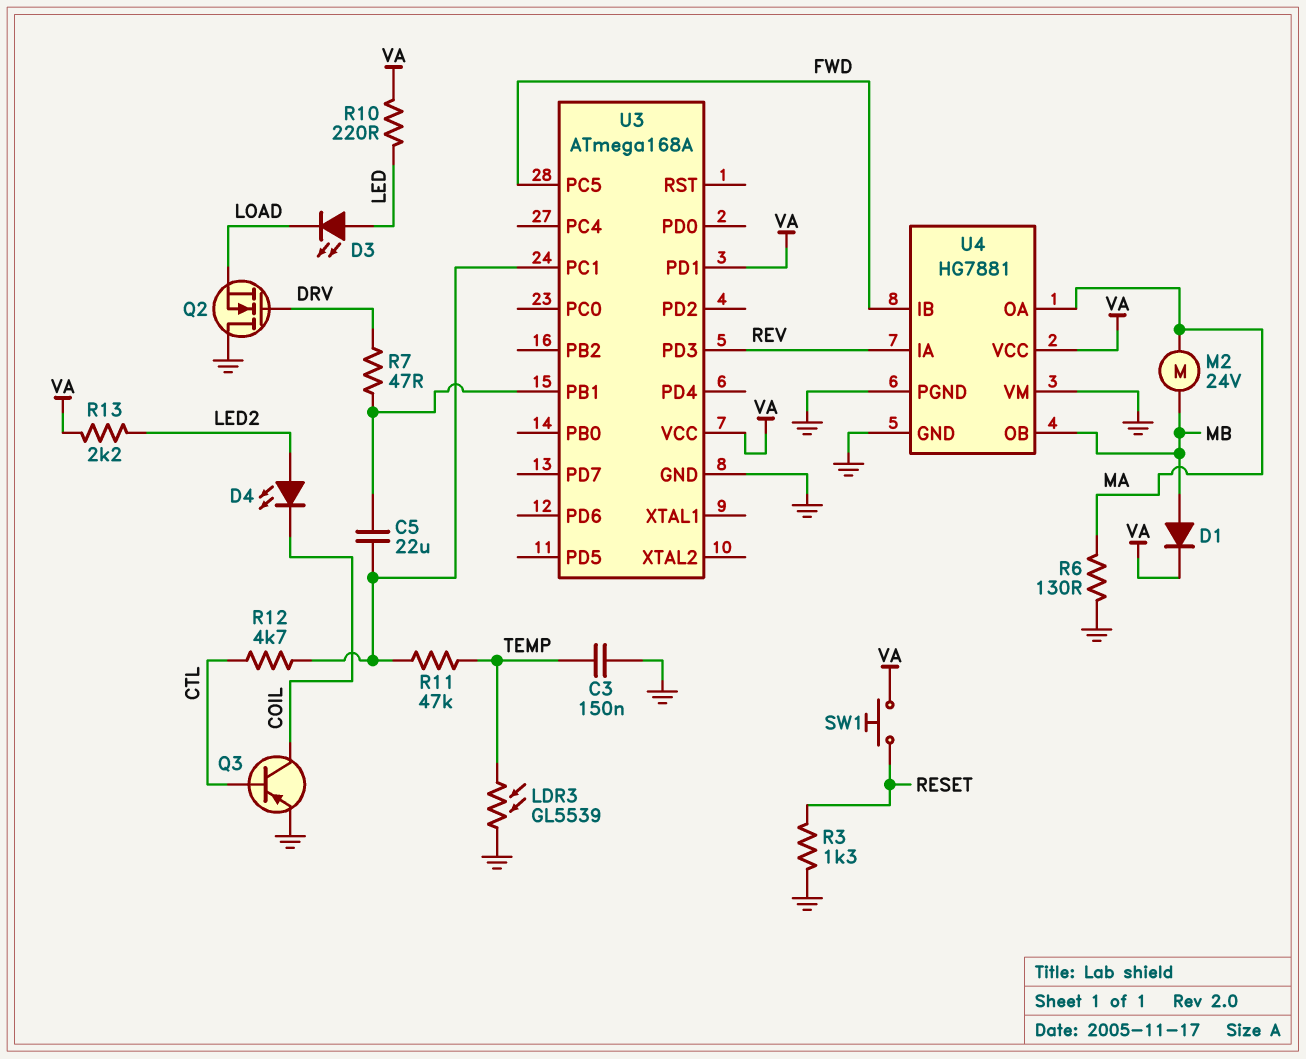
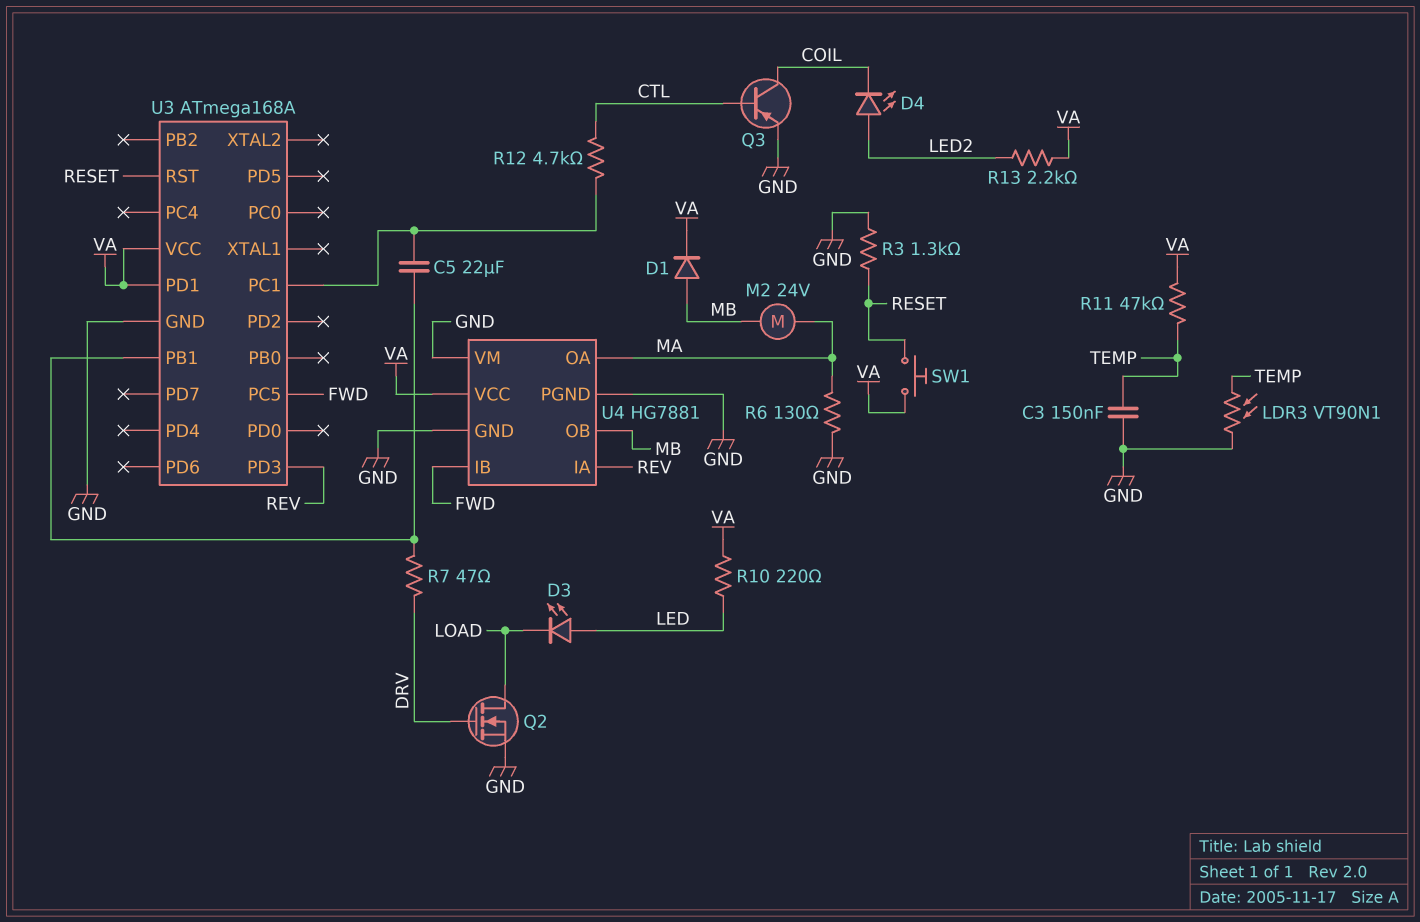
LDR3: GL5539 (GND, TEMP) -> VT90N1 (GND, TEMP)
Q2: NMOS (G DRV, D GND, S LOAD) -> NMOS (G DRV, D LOAD, S GND)
R11: 47k (TEMP, U3/PC1) -> 47k (TEMP, VA)
U3 pin RST: none -> RESET

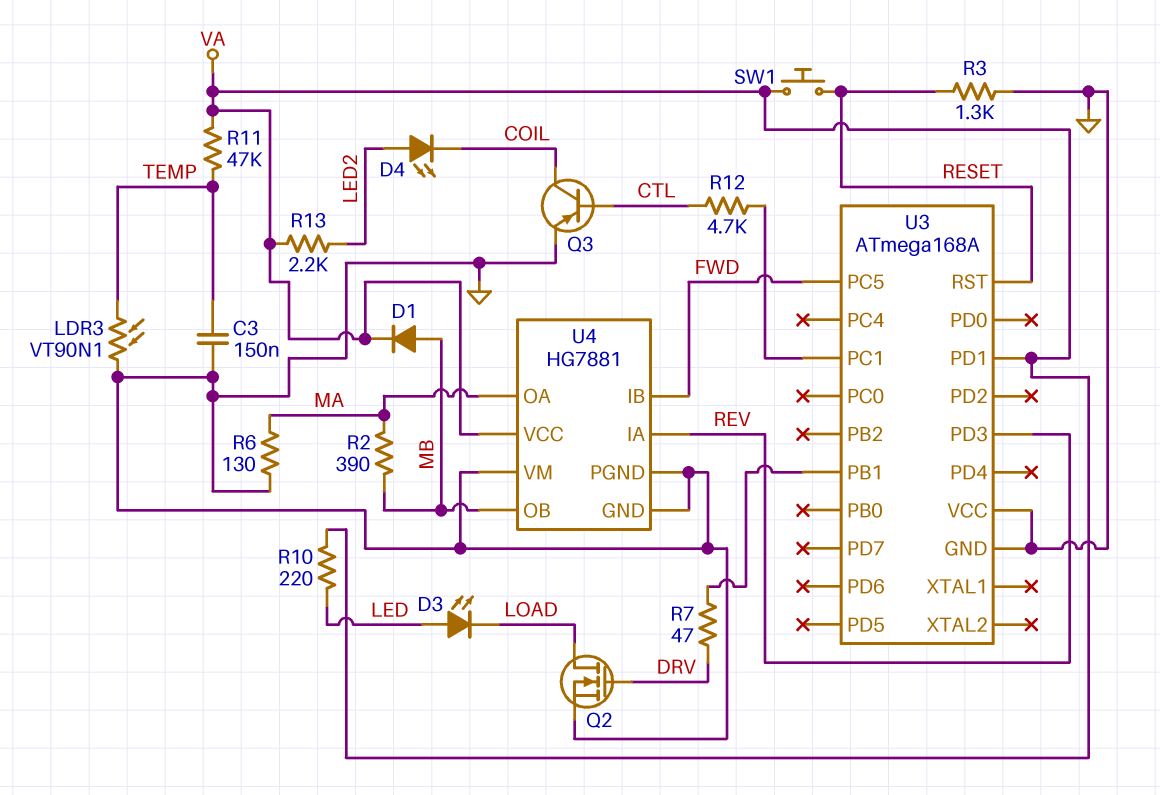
C5: 22uF (U3/PB1, U3/PC1) -> none
M2: motor 24V (MA, MB) -> none
R2: none -> 390 (MA, MB)
U3 pin VCC: VA -> GND

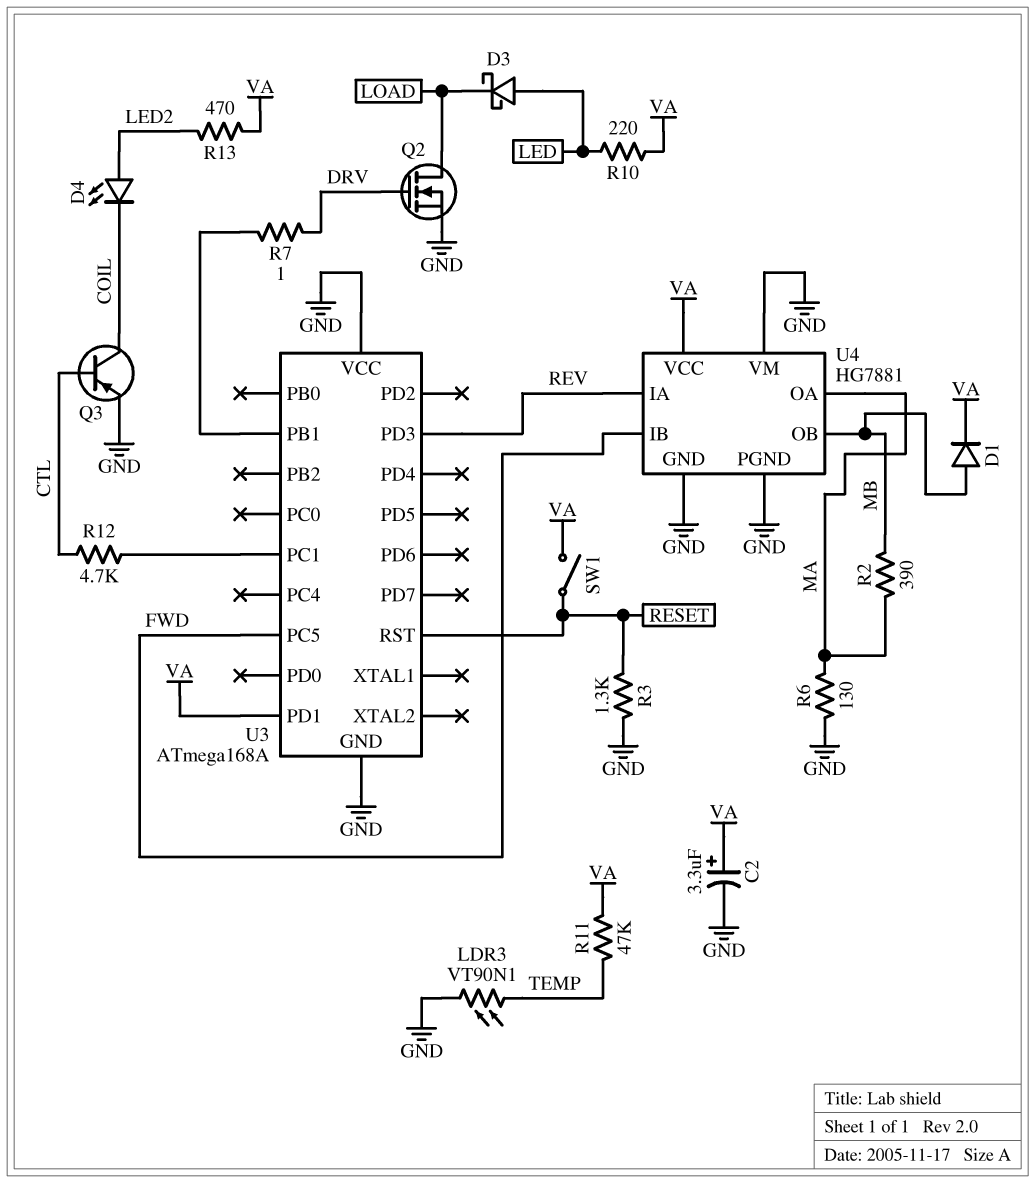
C2: none -> 3.3uF (plus VA, minus GND)
C3: 150nF (GND, TEMP) -> none
D3: LED (A LED, K LOAD) -> schottky (A LED, K LOAD)
R7: 47 (DRV, U3/PB1) -> 1 (DRV, U3/PB1)
R13: 2.2k (LED2, VA) -> 470 (LED2, VA)
SW1: button (RESET, VA) -> switch (RESET, VA)

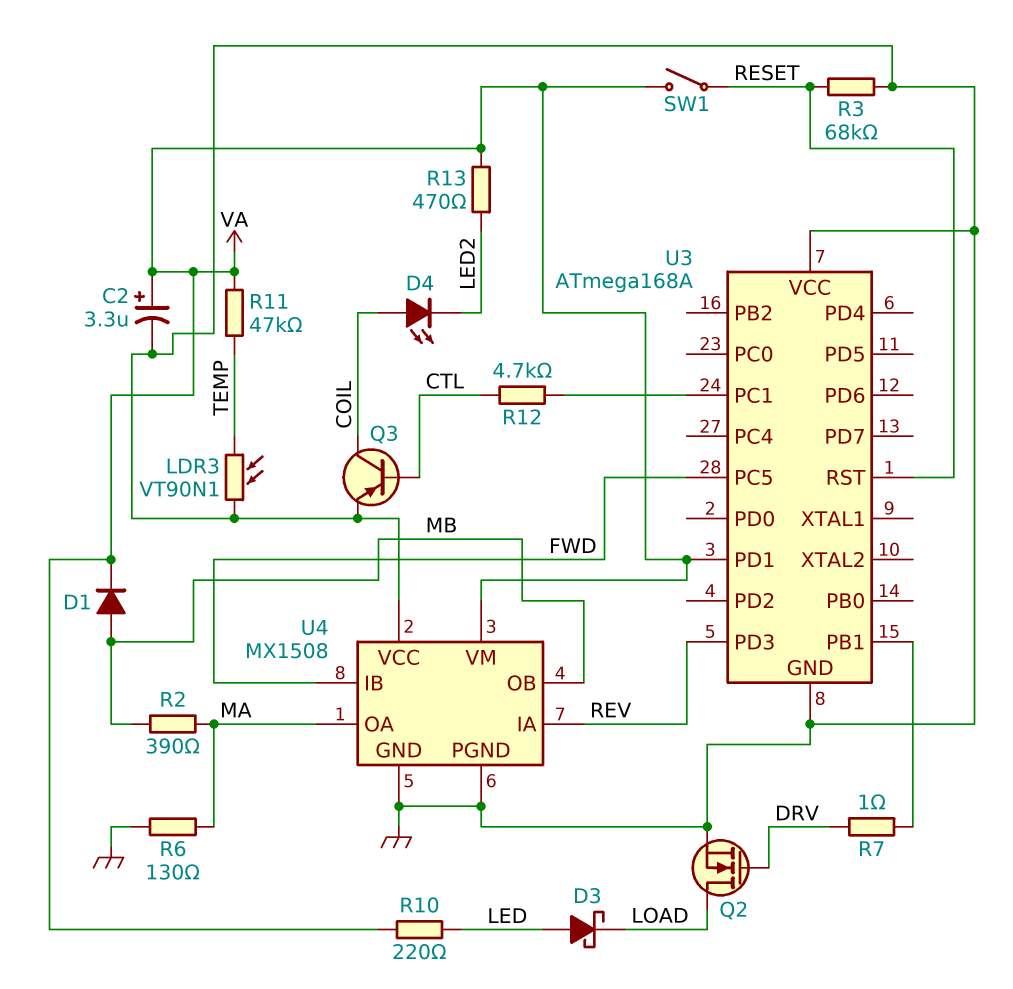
D4: LED (A LED2, K COIL) -> LED (A COIL, K LED2)
R3: 1.3k (GND, RESET) -> 68k (GND, RESET)
U4: HG7881 -> MX1508
U4 pin VCC: VA -> GND
U4 pin VM: GND -> VA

++++++++++

- **Your goal**:
Within the data, how many lines hold "LOAD"? Respond with only the number.

- **Response**:
2